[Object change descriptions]
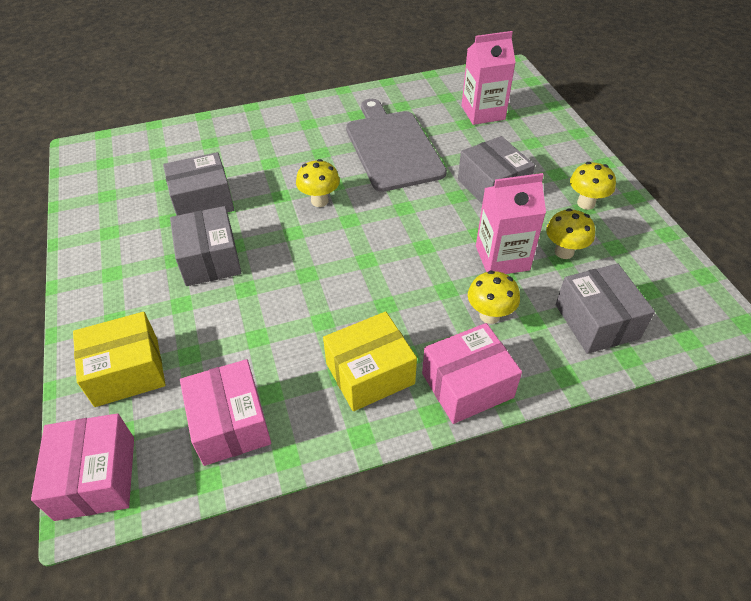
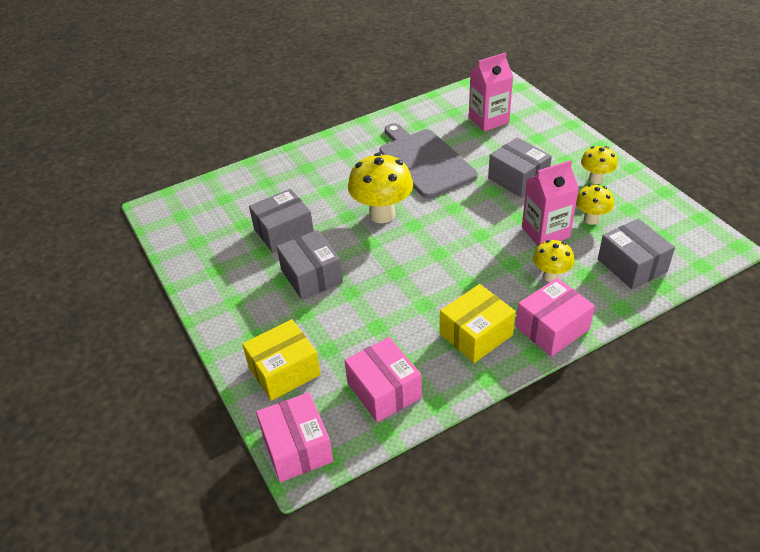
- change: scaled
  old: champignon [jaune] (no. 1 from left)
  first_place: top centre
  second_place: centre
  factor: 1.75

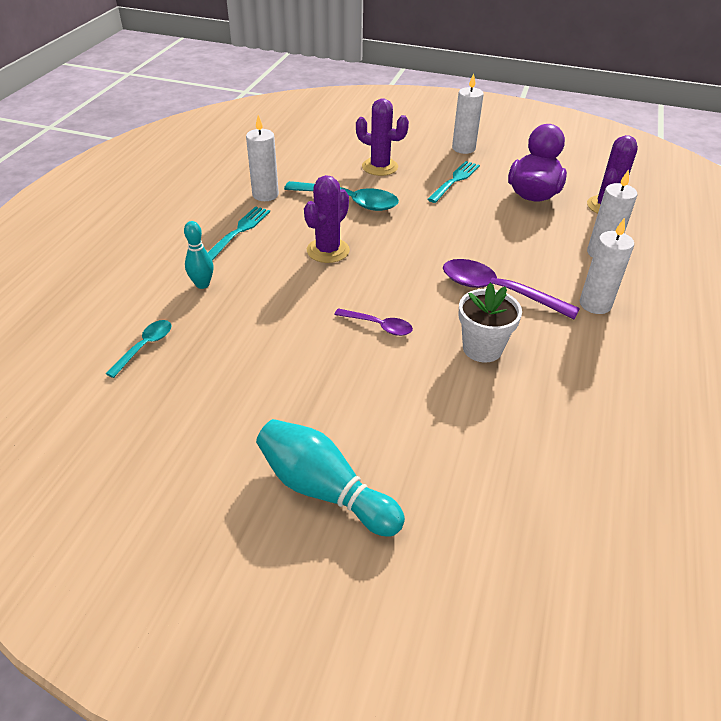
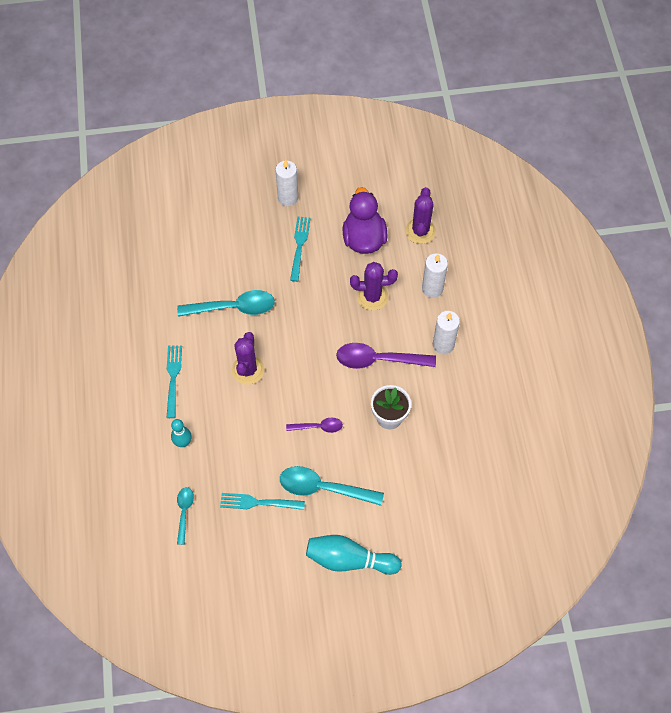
- change: gone
  old: bougie [blanc] (no. 1 from left)
  first_place: top centre
- change: new
  new: fourchette [turquoise] (no. 2 from left)
  second_place: bottom centre
- change: new
  new: cuillère [turquoise] (no. 3 from left)
  second_place: bottom centre
- change: shifted
  old: cactus [violet] (no. 2 from left)
  first_place: top centre
  second_place: centre

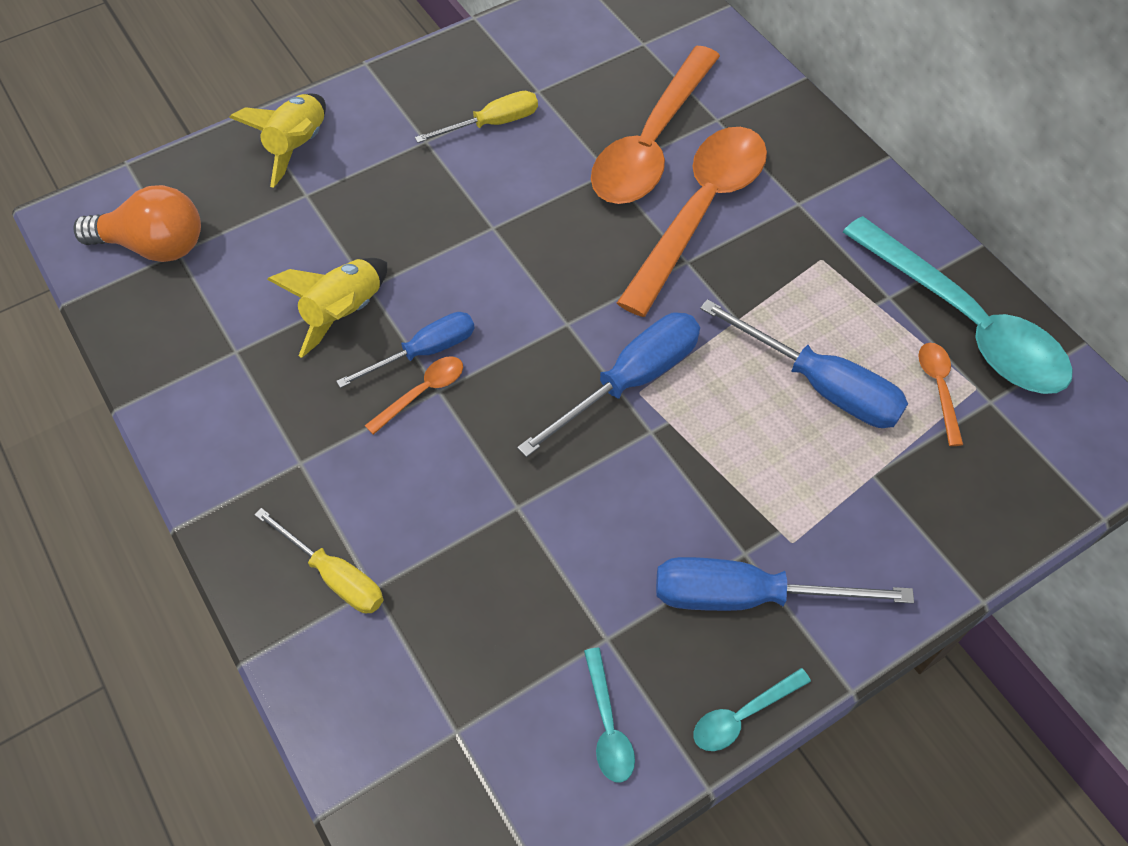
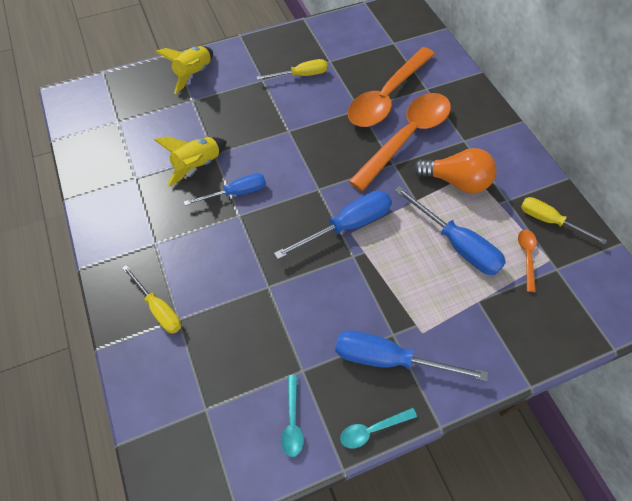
- change: gone
  old: cuillère [orange] (no. 1 from left)
  first_place: centre
- change: shifted
  old: ampoule [orange]
  first_place: top left
  second_place: middle right
- change: swapped
  old: cuillère [turquoise] (no. 3 from left)
  new: tournevis [jaune] (no. 3 from left)
  first_place: middle right
  second_place: middle right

- **WHAT IS EXPECTED**
With the pictures removed, return the data above word for word.

- **OUTPUT OF THE EXERCISE**
- change: scaled
  old: champignon [jaune] (no. 1 from left)
  first_place: top centre
  second_place: centre
  factor: 1.75

- change: gone
  old: bougie [blanc] (no. 1 from left)
  first_place: top centre
- change: new
  new: fourchette [turquoise] (no. 2 from left)
  second_place: bottom centre
- change: new
  new: cuillère [turquoise] (no. 3 from left)
  second_place: bottom centre
- change: shifted
  old: cactus [violet] (no. 2 from left)
  first_place: top centre
  second_place: centre

- change: gone
  old: cuillère [orange] (no. 1 from left)
  first_place: centre
- change: shifted
  old: ampoule [orange]
  first_place: top left
  second_place: middle right
- change: swapped
  old: cuillère [turquoise] (no. 3 from left)
  new: tournevis [jaune] (no. 3 from left)
  first_place: middle right
  second_place: middle right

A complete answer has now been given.